───── AVAILABLE RECORDS
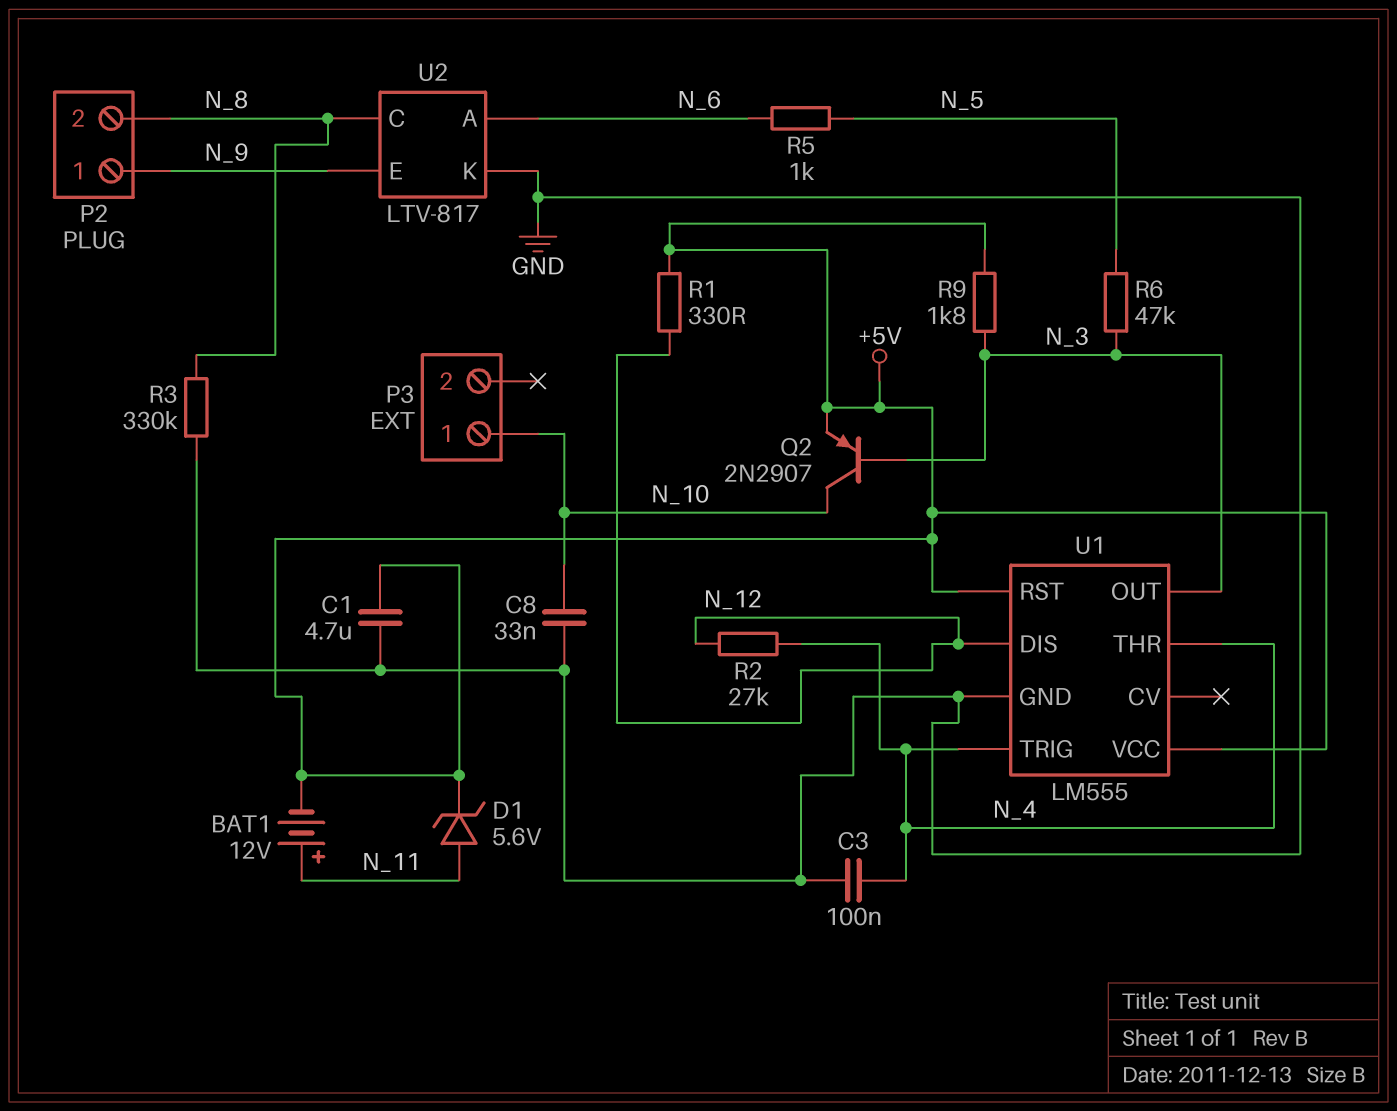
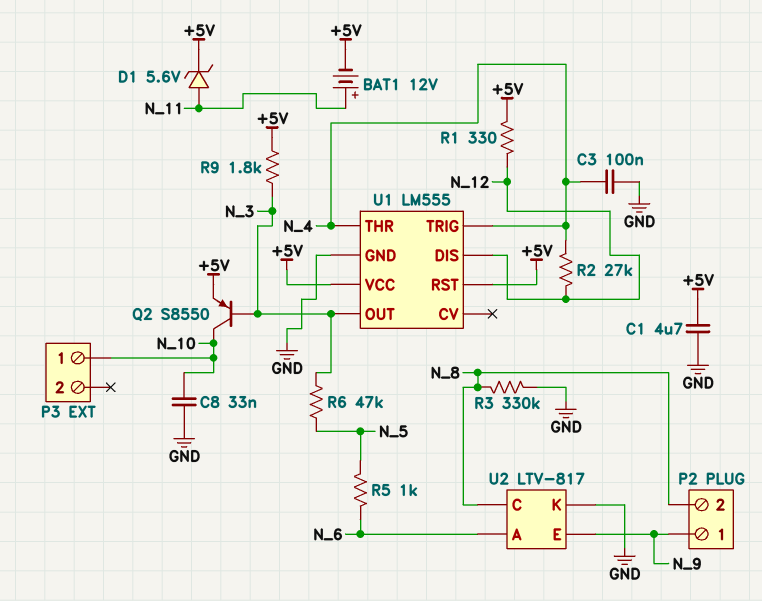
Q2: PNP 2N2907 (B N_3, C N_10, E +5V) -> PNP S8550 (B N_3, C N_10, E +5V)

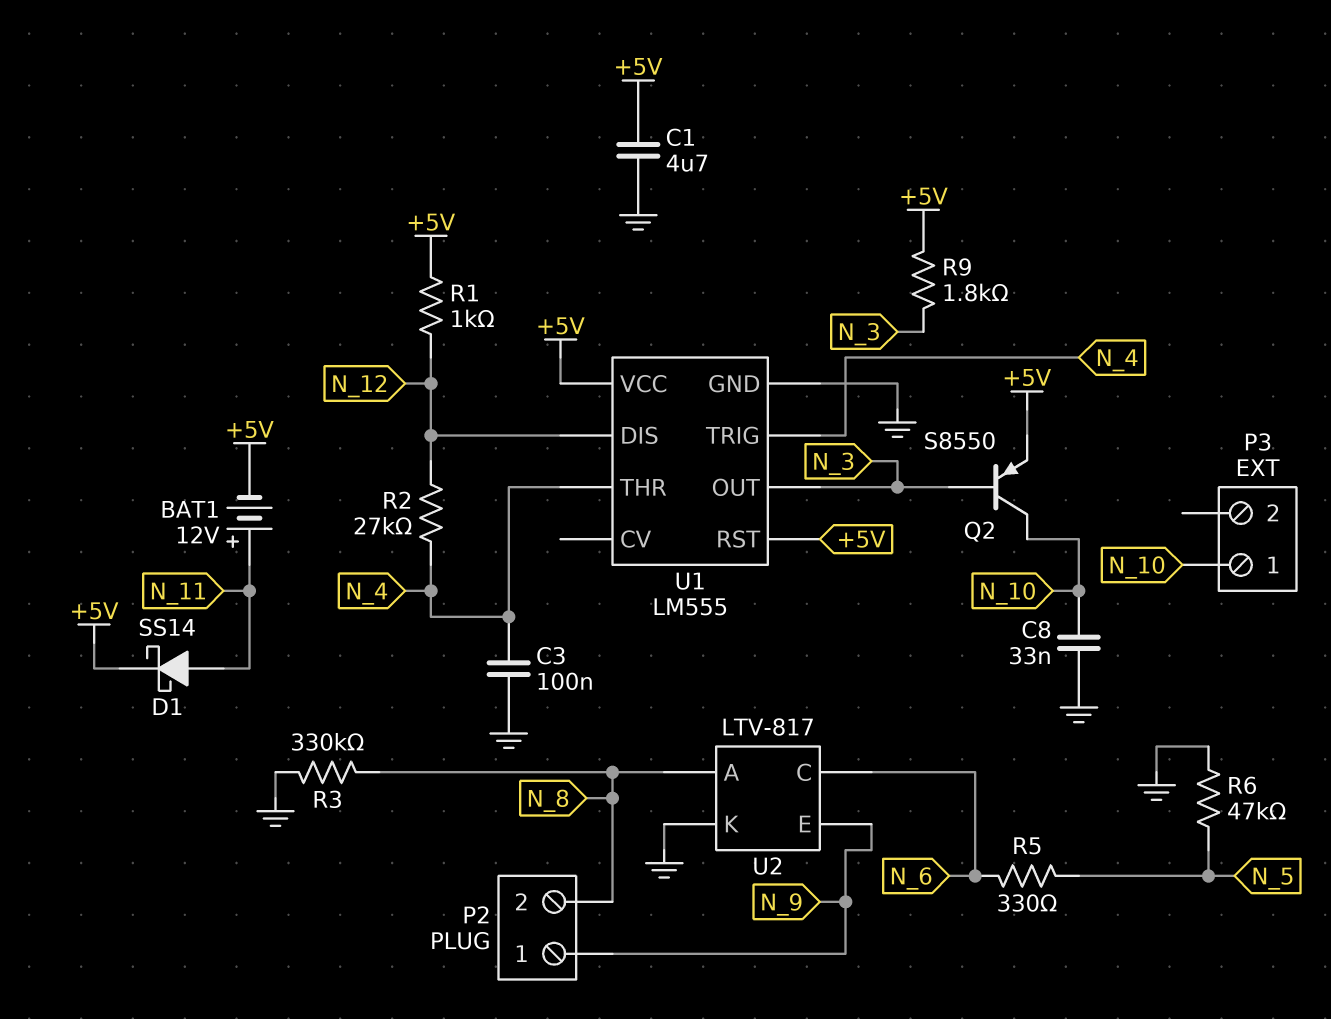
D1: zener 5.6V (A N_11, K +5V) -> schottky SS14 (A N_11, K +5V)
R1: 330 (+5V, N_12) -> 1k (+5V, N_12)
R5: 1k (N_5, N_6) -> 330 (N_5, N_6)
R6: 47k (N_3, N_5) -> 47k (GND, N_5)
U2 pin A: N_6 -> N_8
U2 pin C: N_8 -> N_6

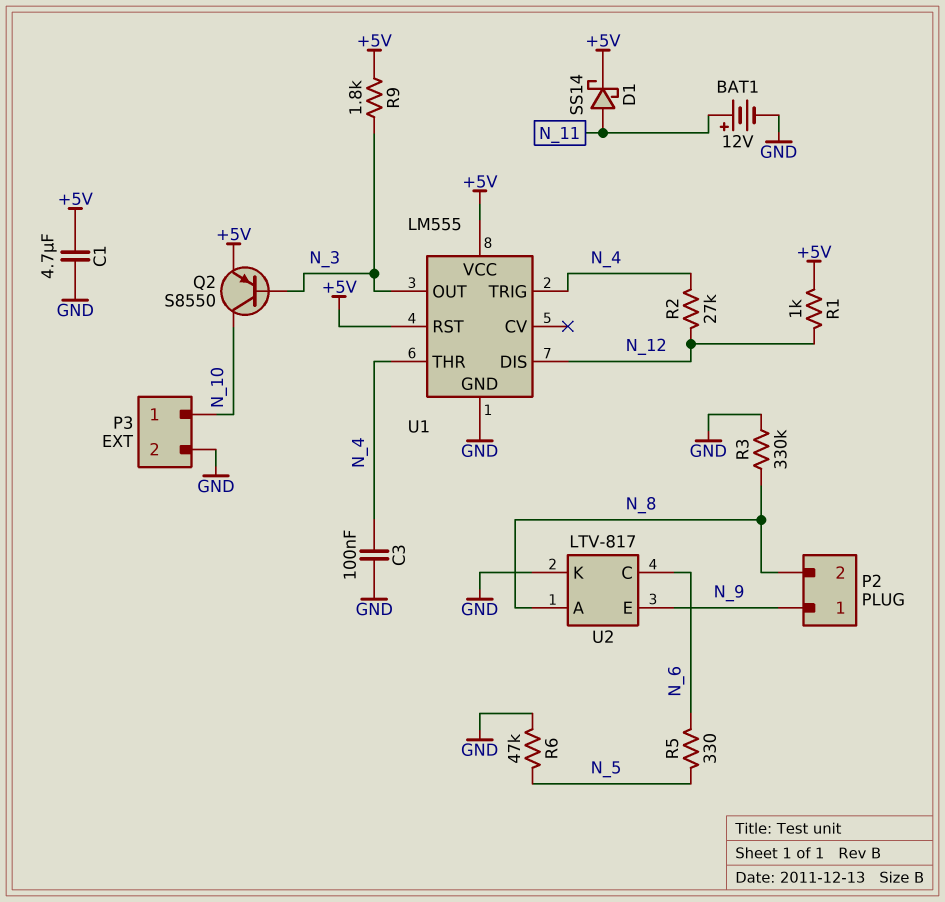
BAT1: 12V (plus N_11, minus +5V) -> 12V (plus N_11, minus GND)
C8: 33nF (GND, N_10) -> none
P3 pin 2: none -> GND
──────────
> **PROBLEM DETAILS**
Repeat the full listing above without altering a word, and skip the pictures.

> **SOLUTION FOR THIS PROBLEM**
Q2: PNP 2N2907 (B N_3, C N_10, E +5V) -> PNP S8550 (B N_3, C N_10, E +5V)

D1: zener 5.6V (A N_11, K +5V) -> schottky SS14 (A N_11, K +5V)
R1: 330 (+5V, N_12) -> 1k (+5V, N_12)
R5: 1k (N_5, N_6) -> 330 (N_5, N_6)
R6: 47k (N_3, N_5) -> 47k (GND, N_5)
U2 pin A: N_6 -> N_8
U2 pin C: N_8 -> N_6

BAT1: 12V (plus N_11, minus +5V) -> 12V (plus N_11, minus GND)
C8: 33nF (GND, N_10) -> none
P3 pin 2: none -> GND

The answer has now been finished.